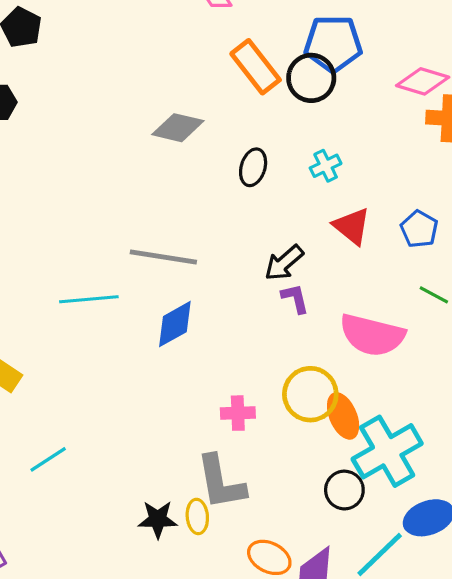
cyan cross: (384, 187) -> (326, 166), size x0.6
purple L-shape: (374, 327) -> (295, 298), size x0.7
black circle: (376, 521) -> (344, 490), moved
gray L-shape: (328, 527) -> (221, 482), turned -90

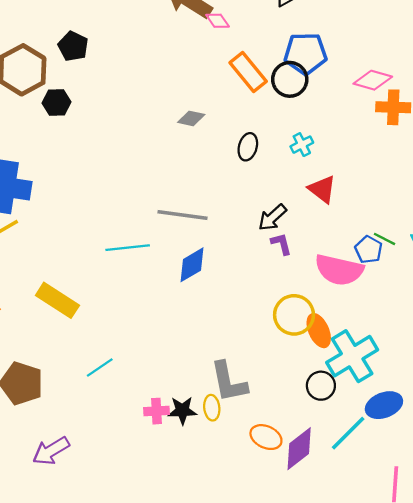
gray diamond: (178, 128) -> (191, 118), size x0.7
blue pentagon: (419, 229) -> (369, 250), moved
pink cross: (238, 413) -> (157, 411), moved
* * * * * * *
■ TASK DETAILS
Omit all pictures while transcribing the entries verbatim.

■ WRITTEN REPLY
cyan cross: (384, 187) -> (326, 166), size x0.6
purple L-shape: (374, 327) -> (295, 298), size x0.7
black circle: (376, 521) -> (344, 490), moved
gray L-shape: (328, 527) -> (221, 482), turned -90

gray diamond: (178, 128) -> (191, 118), size x0.7
blue pentagon: (419, 229) -> (369, 250), moved
pink cross: (238, 413) -> (157, 411), moved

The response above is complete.